§ **WHAT IS BEING ASKED**:
Character for character, give back every line below.

§ **DATASET EXTRACT**:
-*-*-

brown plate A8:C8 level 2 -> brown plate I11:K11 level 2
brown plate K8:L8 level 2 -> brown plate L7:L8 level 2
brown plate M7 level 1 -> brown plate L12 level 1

-*-*-

§ **EXPECTED ANSWER**:
brown plate A8:C8 level 2 -> brown plate I11:K11 level 2
brown plate K8:L8 level 2 -> brown plate L7:L8 level 2
brown plate M7 level 1 -> brown plate L12 level 1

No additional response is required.